▸ **Task requirements**
Return the records word for word. Pictures do not belong in the copy.

▸ **Frame-by-frame shape edits**
★ ★ ★ ★ ★ ★ ★

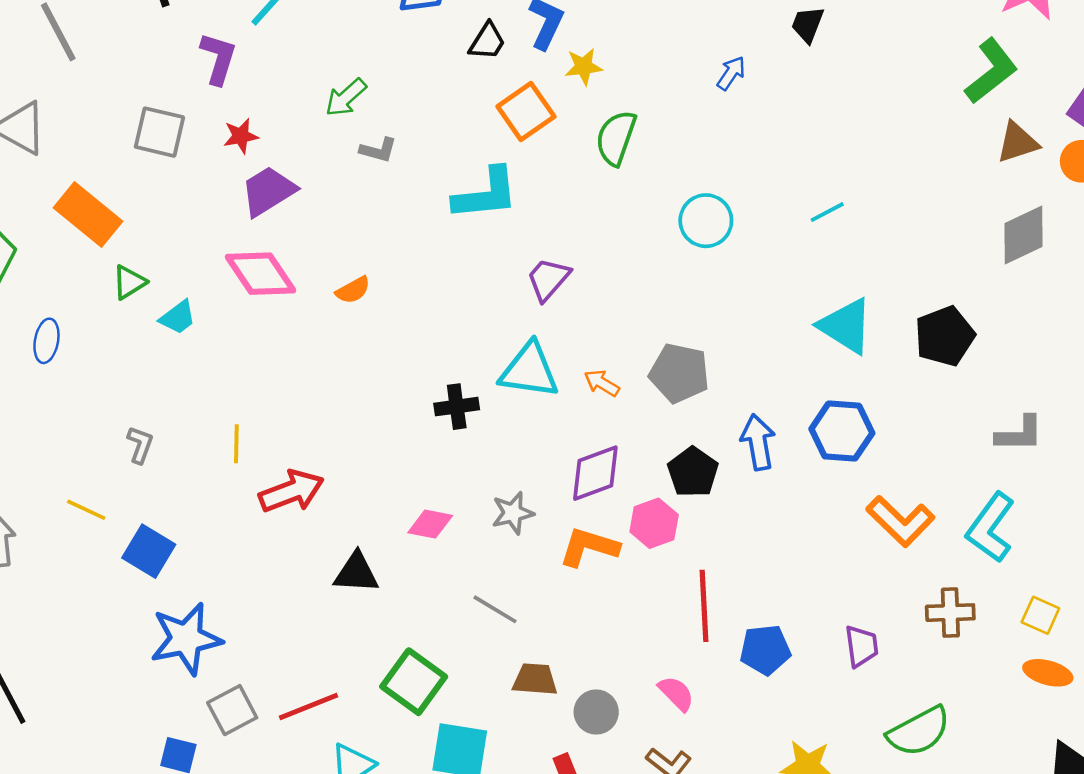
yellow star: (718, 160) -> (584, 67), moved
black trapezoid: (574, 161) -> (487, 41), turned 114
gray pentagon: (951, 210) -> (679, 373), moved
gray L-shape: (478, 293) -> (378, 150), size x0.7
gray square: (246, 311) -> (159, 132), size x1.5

★ ★ ★ ★ ★ ★ ★

▸ **Response area**
yellow star: (718, 160) -> (584, 67), moved
black trapezoid: (574, 161) -> (487, 41), turned 114
gray pentagon: (951, 210) -> (679, 373), moved
gray L-shape: (478, 293) -> (378, 150), size x0.7
gray square: (246, 311) -> (159, 132), size x1.5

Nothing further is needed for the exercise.